## WORK REQUIRED:
In total, how many lines of the data contain the word "duck"? Only that number is wanted.

Extracted records
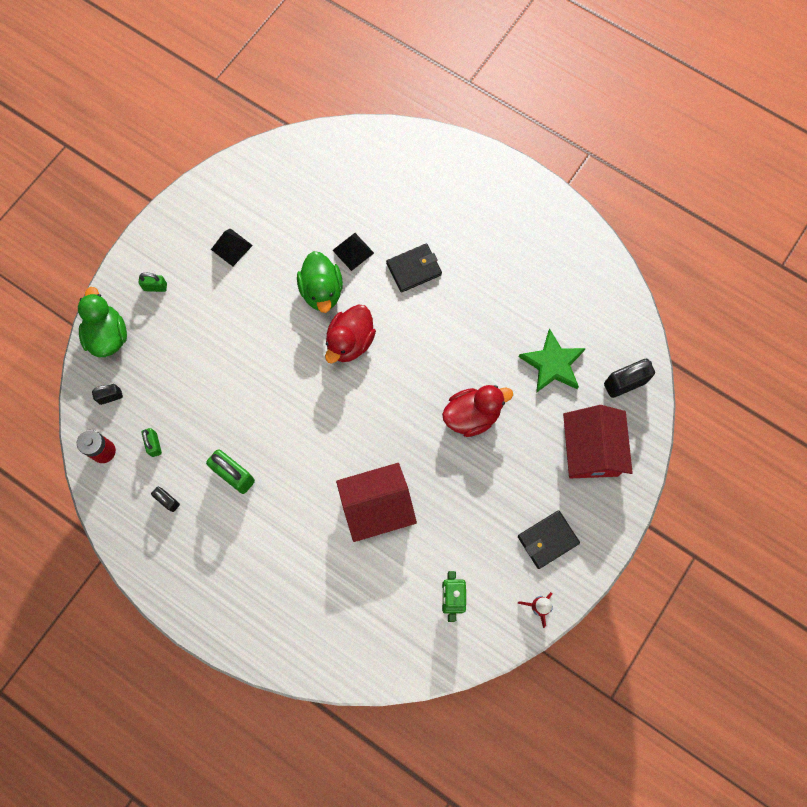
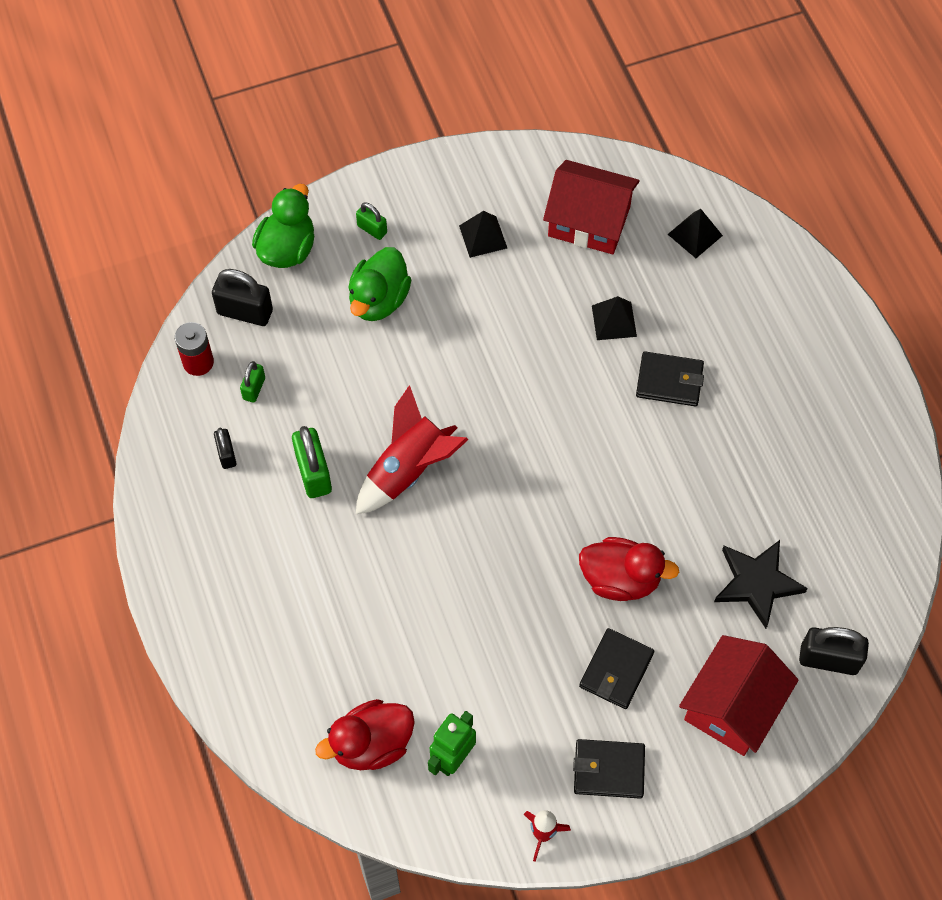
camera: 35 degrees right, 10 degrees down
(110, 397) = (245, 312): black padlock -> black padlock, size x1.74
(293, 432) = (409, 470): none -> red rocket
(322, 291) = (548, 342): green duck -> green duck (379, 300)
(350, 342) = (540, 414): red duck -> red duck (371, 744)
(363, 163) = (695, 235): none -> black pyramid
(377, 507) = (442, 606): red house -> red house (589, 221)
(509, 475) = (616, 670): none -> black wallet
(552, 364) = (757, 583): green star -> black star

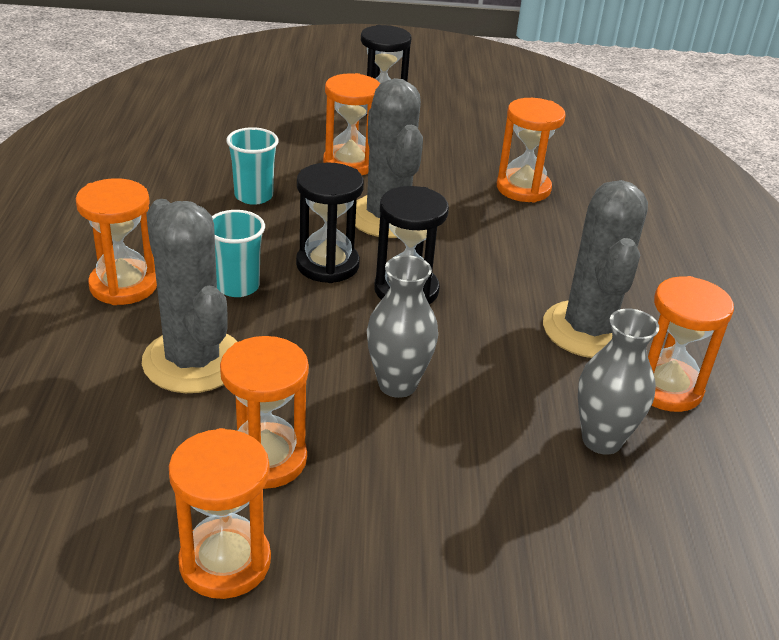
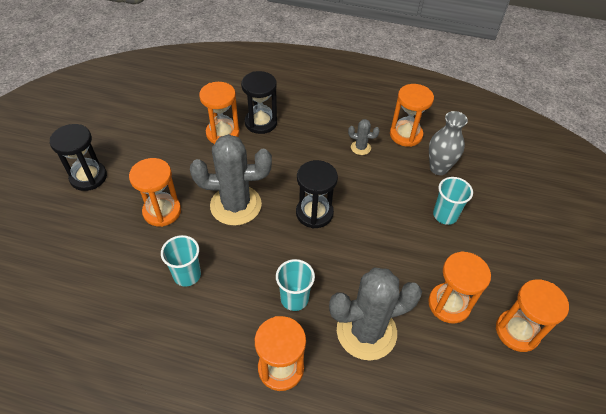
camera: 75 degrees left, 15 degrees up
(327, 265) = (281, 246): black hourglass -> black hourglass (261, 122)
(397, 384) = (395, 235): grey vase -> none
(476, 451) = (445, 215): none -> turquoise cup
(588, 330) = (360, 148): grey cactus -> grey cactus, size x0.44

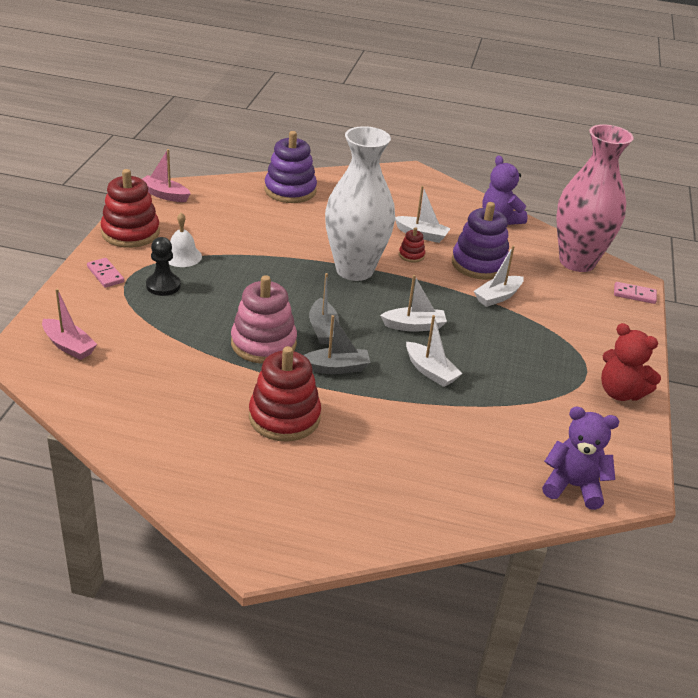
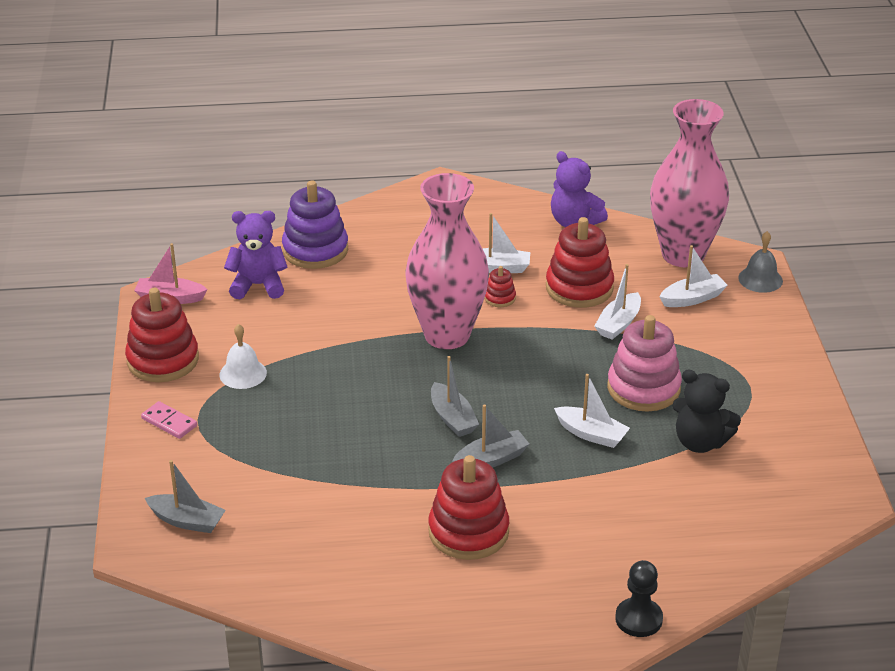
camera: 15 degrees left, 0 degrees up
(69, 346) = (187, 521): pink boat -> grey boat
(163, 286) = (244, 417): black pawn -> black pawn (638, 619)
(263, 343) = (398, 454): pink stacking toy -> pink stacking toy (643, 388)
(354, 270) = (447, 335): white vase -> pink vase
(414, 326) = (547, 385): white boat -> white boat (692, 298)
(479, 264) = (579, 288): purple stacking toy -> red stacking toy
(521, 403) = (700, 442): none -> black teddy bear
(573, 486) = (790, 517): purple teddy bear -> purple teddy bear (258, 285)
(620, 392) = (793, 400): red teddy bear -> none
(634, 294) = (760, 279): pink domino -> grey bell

## RESPONSE AREA:
2